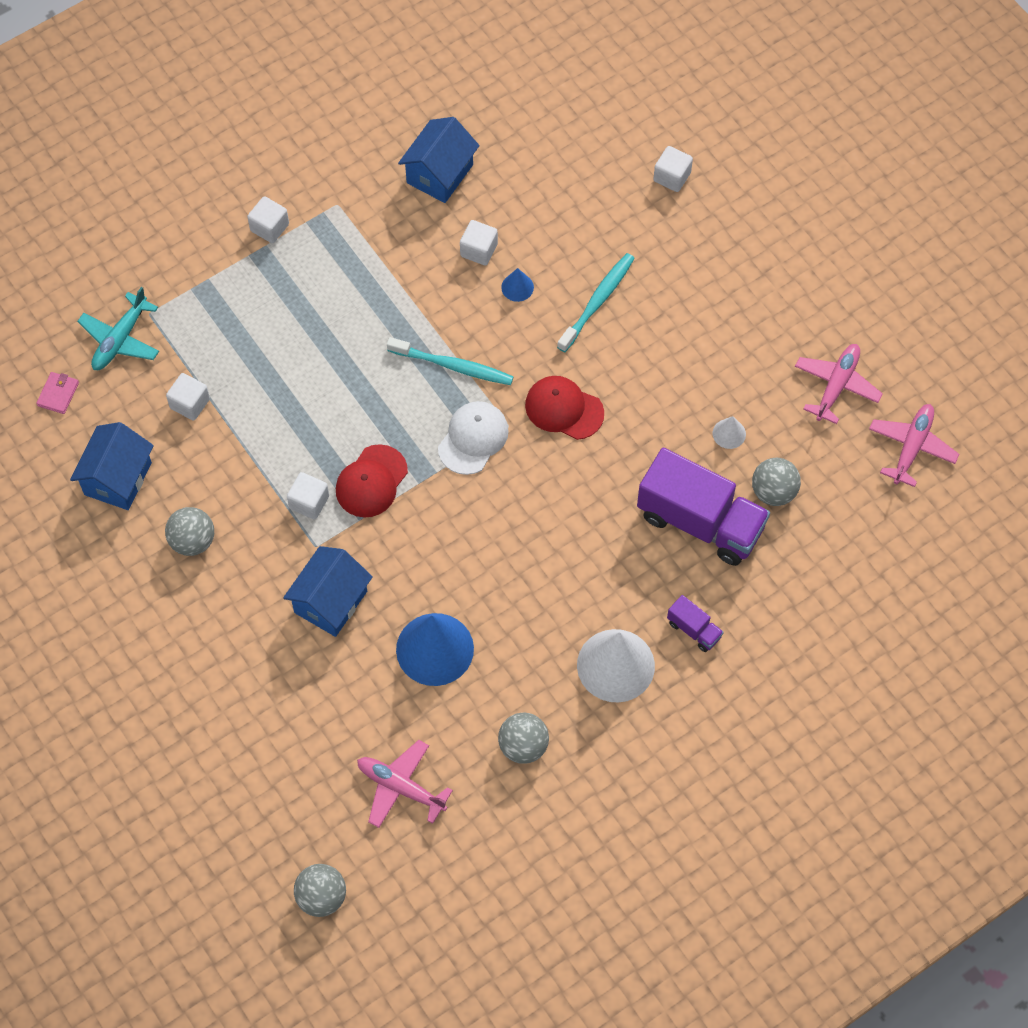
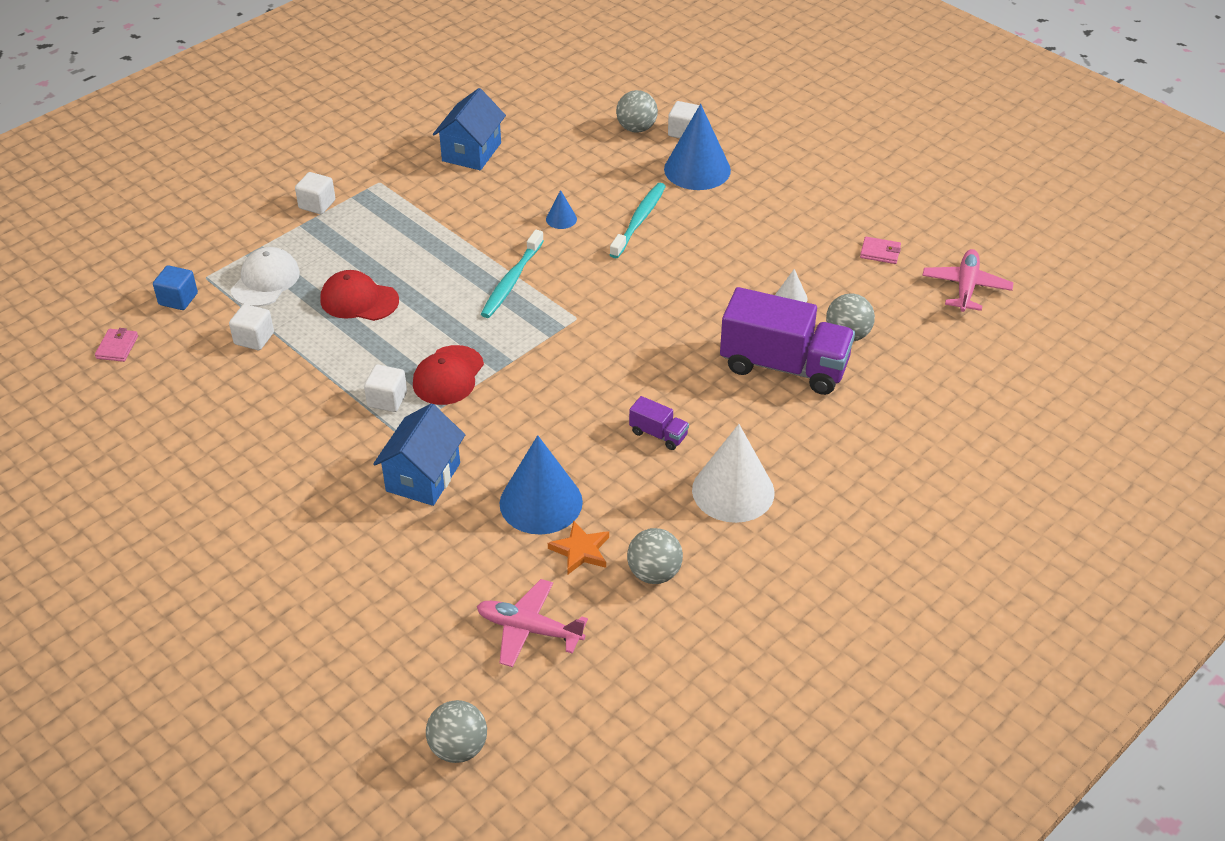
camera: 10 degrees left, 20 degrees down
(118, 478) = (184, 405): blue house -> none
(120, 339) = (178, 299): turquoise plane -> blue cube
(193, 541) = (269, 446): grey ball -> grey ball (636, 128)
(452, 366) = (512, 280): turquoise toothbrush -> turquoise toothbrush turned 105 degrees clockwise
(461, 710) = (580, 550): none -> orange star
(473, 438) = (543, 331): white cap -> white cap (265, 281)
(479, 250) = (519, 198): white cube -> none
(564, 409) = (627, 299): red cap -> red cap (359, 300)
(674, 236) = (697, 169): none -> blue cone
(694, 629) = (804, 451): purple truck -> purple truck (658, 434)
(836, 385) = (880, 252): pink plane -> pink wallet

*****

Activity
Return all the material exactly, skipping pictures.

Result of the exercise
camera: 10 degrees left, 20 degrees down
(118, 478) = (184, 405): blue house -> none
(120, 339) = (178, 299): turquoise plane -> blue cube
(193, 541) = (269, 446): grey ball -> grey ball (636, 128)
(452, 366) = (512, 280): turquoise toothbrush -> turquoise toothbrush turned 105 degrees clockwise
(461, 710) = (580, 550): none -> orange star
(473, 438) = (543, 331): white cap -> white cap (265, 281)
(479, 250) = (519, 198): white cube -> none
(564, 409) = (627, 299): red cap -> red cap (359, 300)
(674, 236) = (697, 169): none -> blue cone
(694, 629) = (804, 451): purple truck -> purple truck (658, 434)
(836, 385) = (880, 252): pink plane -> pink wallet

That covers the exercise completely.